Dataset records »

# # # # # # #

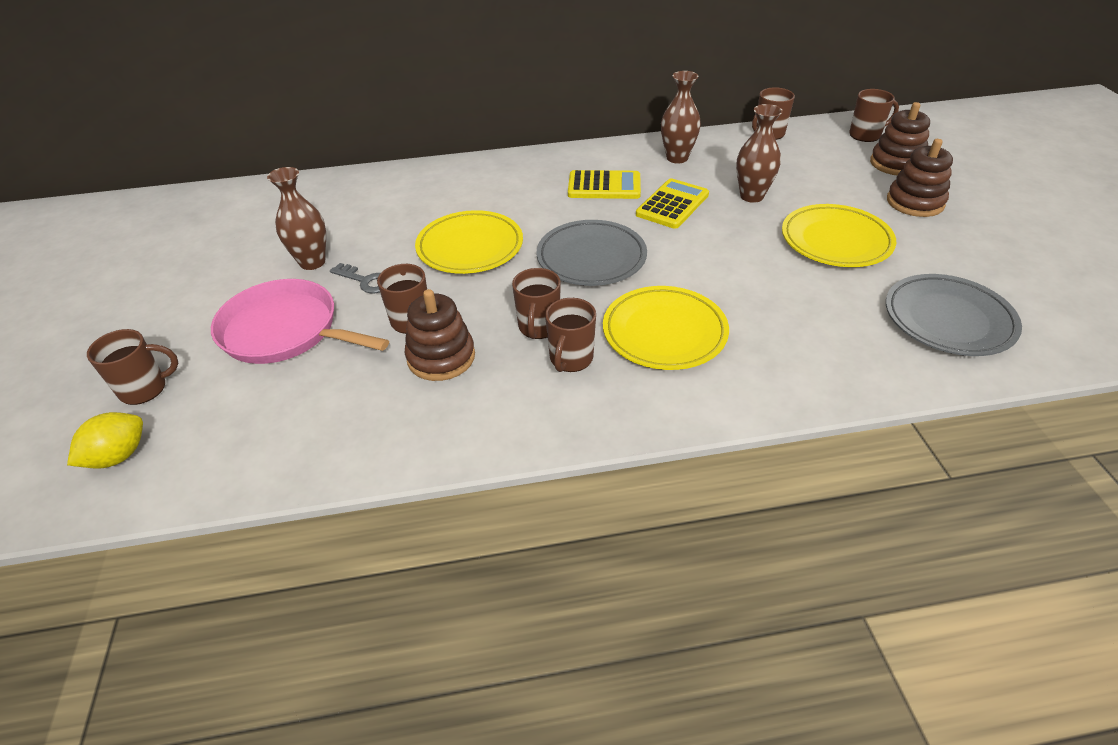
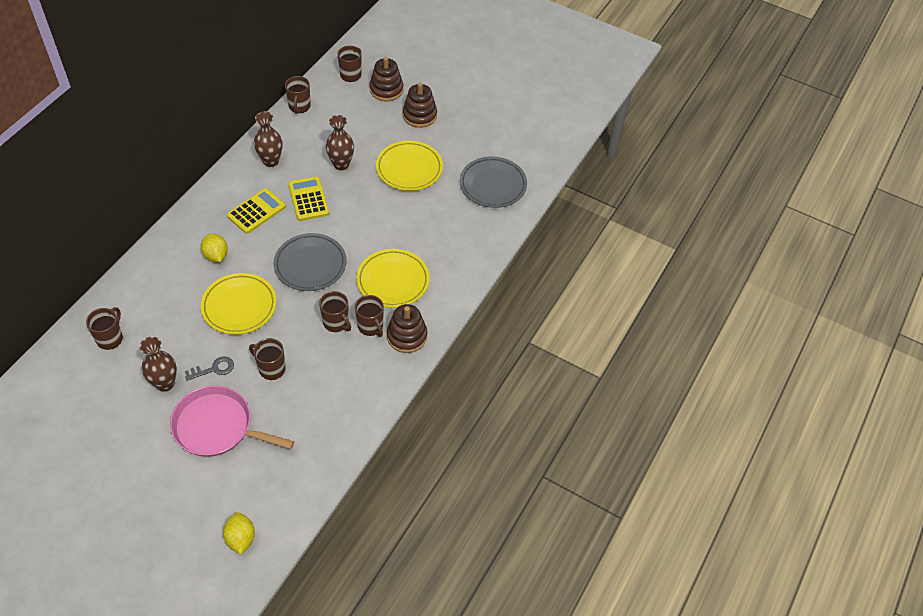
camera: 55 degrees left, 10 degrees up
(145, 389) = (196, 509): brown mug -> brown mug (110, 338)
(285, 331) = (217, 427): pink pan -> pink pan turned 45 degrees clockwise
(441, 357) = (314, 373): brown stacking toy -> brown stacking toy (407, 336)
(514, 197) = (216, 256): none -> yellow lemon

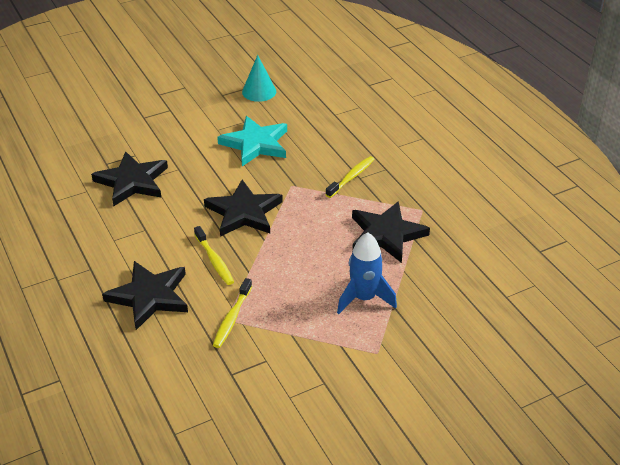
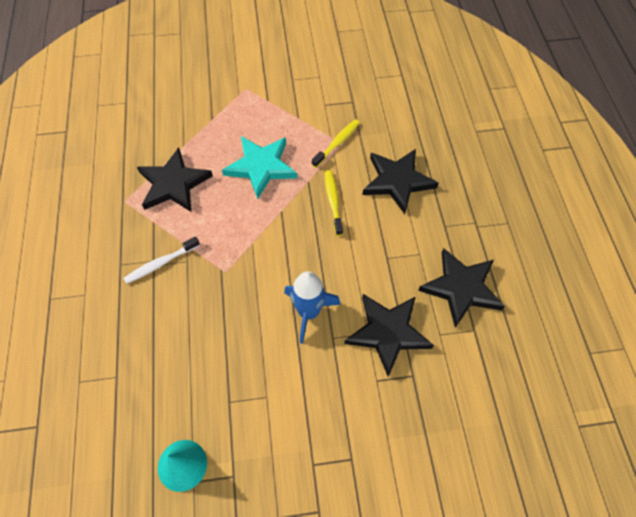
camera: 160 degrees left, 20 degrees up
(243, 212) = (287, 250): black star -> black star (461, 288)
(256, 144) = (232, 352): turquoise star -> turquoise star (261, 167)
(351, 177) = (160, 263): yellow toothbrush -> white toothbrush
(364, 298) = (229, 131): blue rocket -> blue rocket (309, 312)

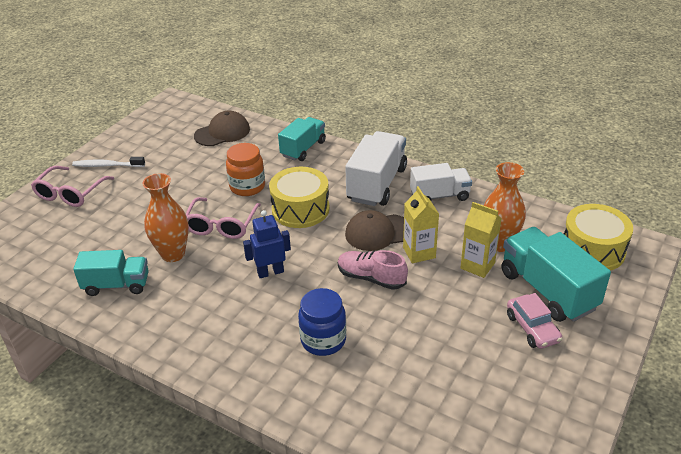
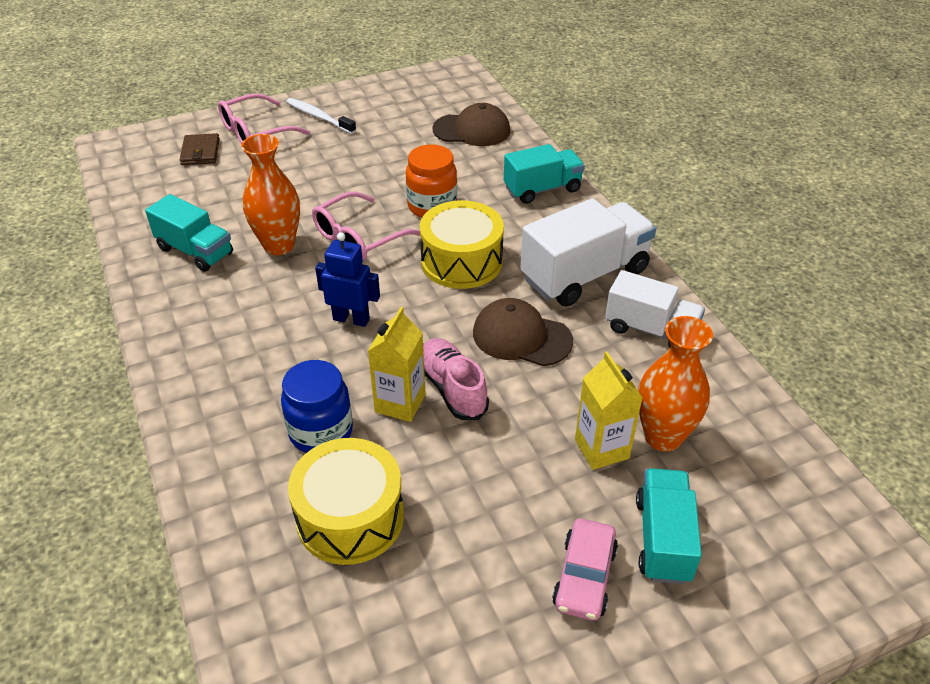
camera: 35 degrees right, 5 degrees up
(43, 223) = (200, 152): none -> brown wallet
(419, 252) = (544, 389): yellow carton -> yellow carton (400, 403)
(547, 290) = (663, 539): turquoise truck -> turquoise truck, size x0.65
(592, 250) = (795, 522): yellow drum -> yellow drum (350, 517)

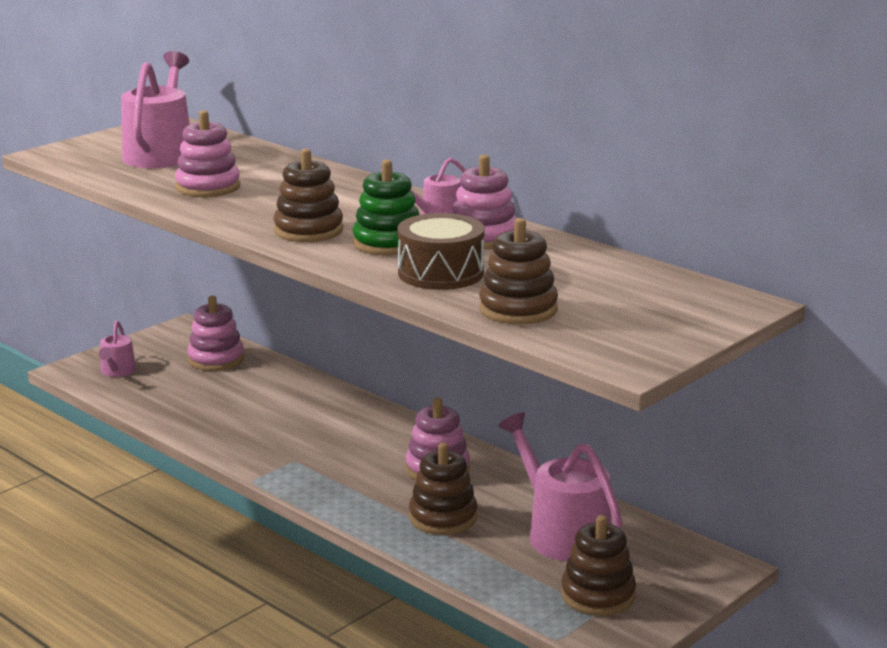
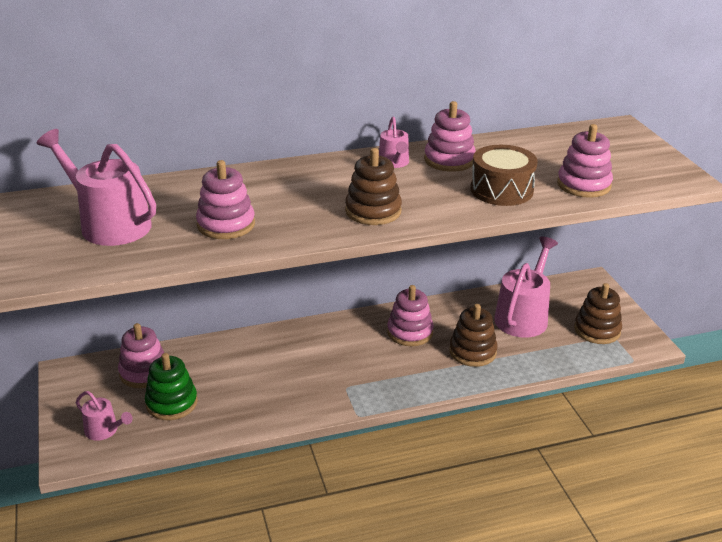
camera: 60 degrees left, 10 degrees up
(388, 243) = (428, 191): green stacking toy -> green stacking toy (171, 403)
(518, 309) = (583, 185): brown stacking toy -> pink stacking toy
(562, 534) = (523, 316): pink watering can -> pink watering can turned 120 degrees clockwise

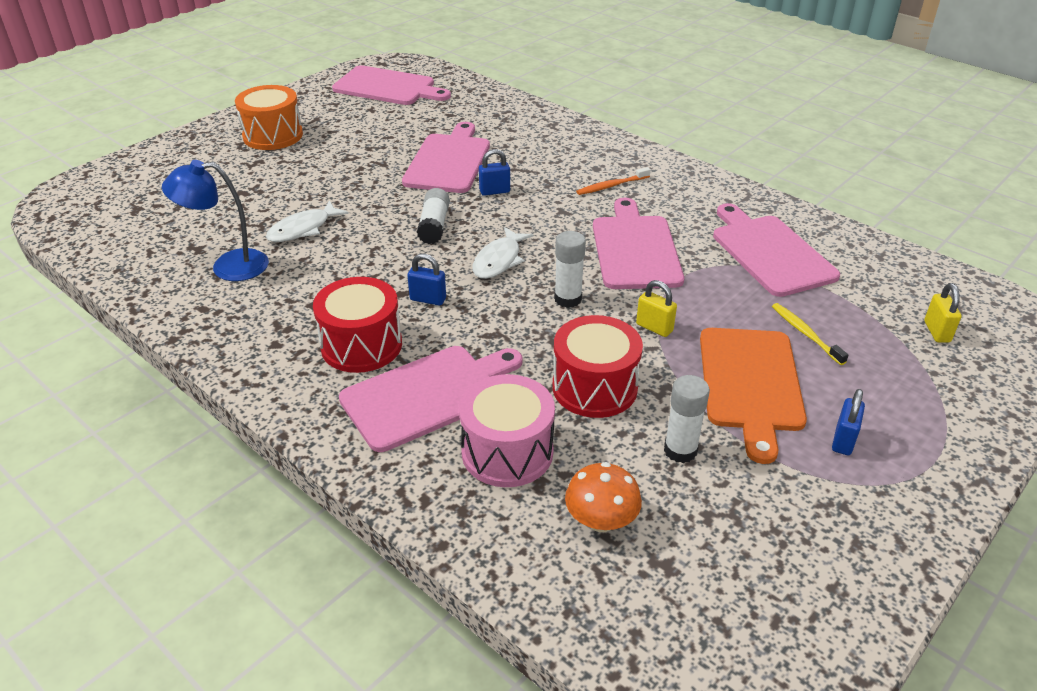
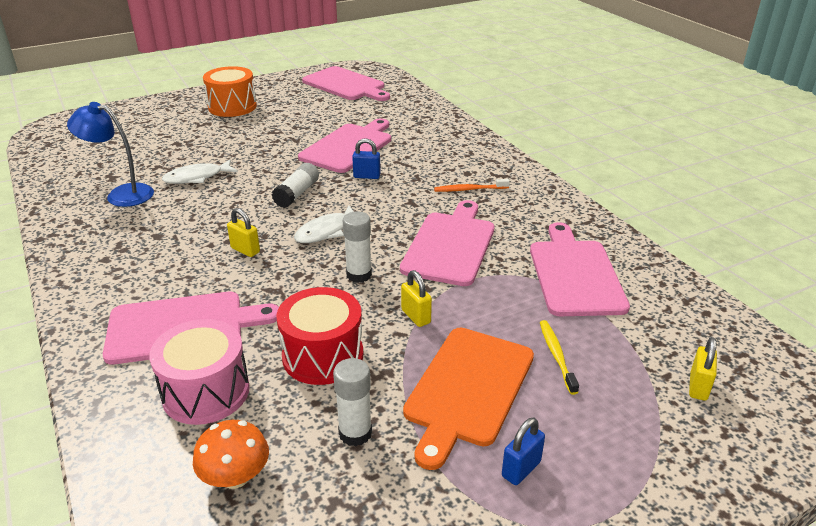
camera: 20 degrees right, 5 degrees down
(361, 345) = (165, 275): red drum -> none
(428, 299) = (245, 250): blue padlock -> yellow padlock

# # # # # # #

Instructions to follow »
What is needed is an exact restatement of every line from the line containing "(285, 331) = (217, 427): pink" through the last line of the records, minus any pictures.

Result for this task »
(285, 331) = (217, 427): pink pan -> pink pan turned 45 degrees clockwise
(441, 357) = (314, 373): brown stacking toy -> brown stacking toy (407, 336)
(514, 197) = (216, 256): none -> yellow lemon

camera: 160 degrees left, 20 degrees up
(243, 212) = (287, 250): black star -> black star (461, 288)
(256, 144) = (232, 352): turquoise star -> turquoise star (261, 167)
(351, 177) = (160, 263): yellow toothbrush -> white toothbrush
(364, 298) = (229, 131): blue rocket -> blue rocket (309, 312)

camera: 35 degrees right, 5 degrees up
(43, 223) = (200, 152): none -> brown wallet
(419, 252) = (544, 389): yellow carton -> yellow carton (400, 403)
(547, 290) = (663, 539): turquoise truck -> turquoise truck, size x0.65
(592, 250) = (795, 522): yellow drum -> yellow drum (350, 517)

camera: 60 degrees left, 10 degrees up
(388, 243) = (428, 191): green stacking toy -> green stacking toy (171, 403)
(518, 309) = (583, 185): brown stacking toy -> pink stacking toy
(562, 534) = (523, 316): pink watering can -> pink watering can turned 120 degrees clockwise

camera: 20 degrees right, 5 degrees down
(361, 345) = (165, 275): red drum -> none
(428, 299) = (245, 250): blue padlock -> yellow padlock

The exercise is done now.